• Requirement
Reproduce the records below in full and word for word, excluding pictures.
Data for processing Start Marker
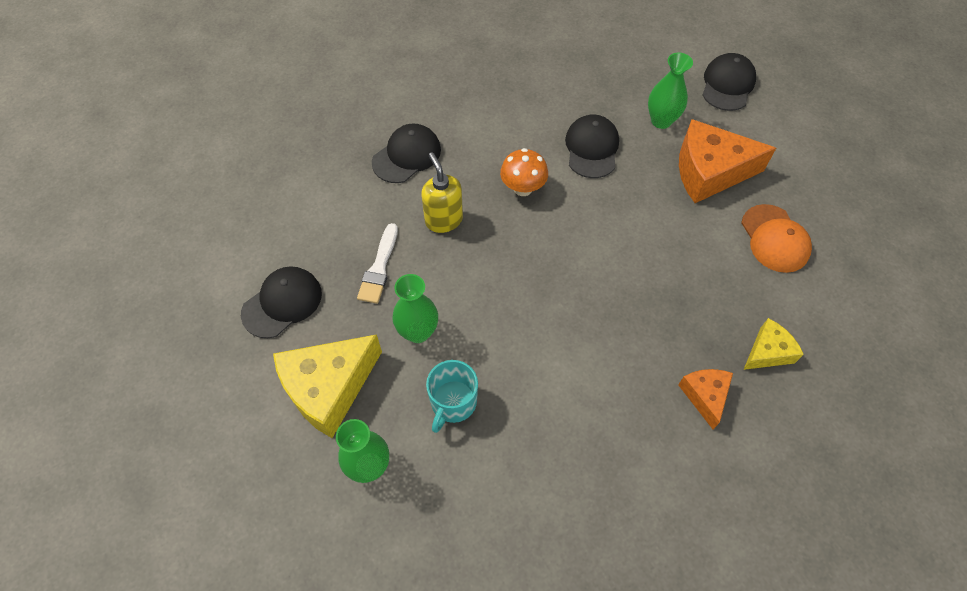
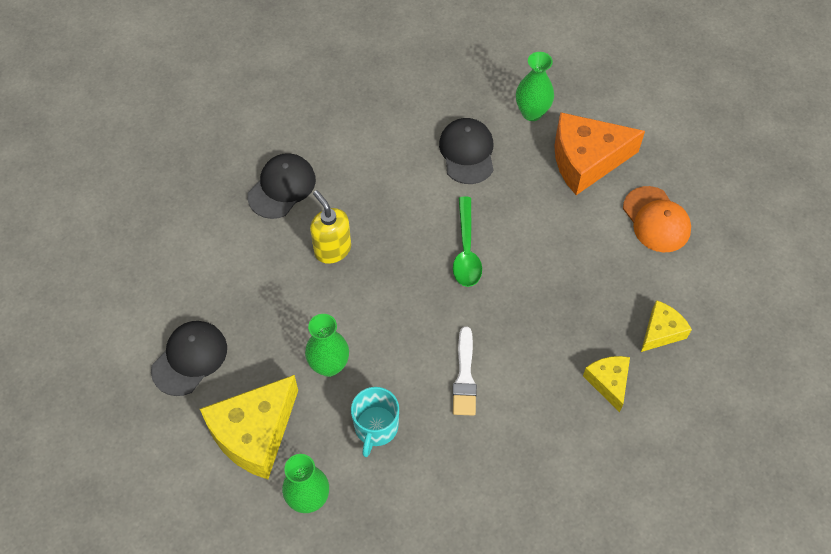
camera: 10 degrees left, 0 degrees up
(379, 268) = (278, 308): white brush -> white brush (464, 376)
(523, 188) = (405, 204): orange mushroom -> none
(575, 240) = (466, 251): none -> green spoon
(705, 396) = (608, 382): orange cheese -> yellow cheese
(727, 85) = (593, 64): black cap -> none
Data for processing End Marker
• Task response
camera: 10 degrees left, 0 degrees up
(379, 268) = (278, 308): white brush -> white brush (464, 376)
(523, 188) = (405, 204): orange mushroom -> none
(575, 240) = (466, 251): none -> green spoon
(705, 396) = (608, 382): orange cheese -> yellow cheese
(727, 85) = (593, 64): black cap -> none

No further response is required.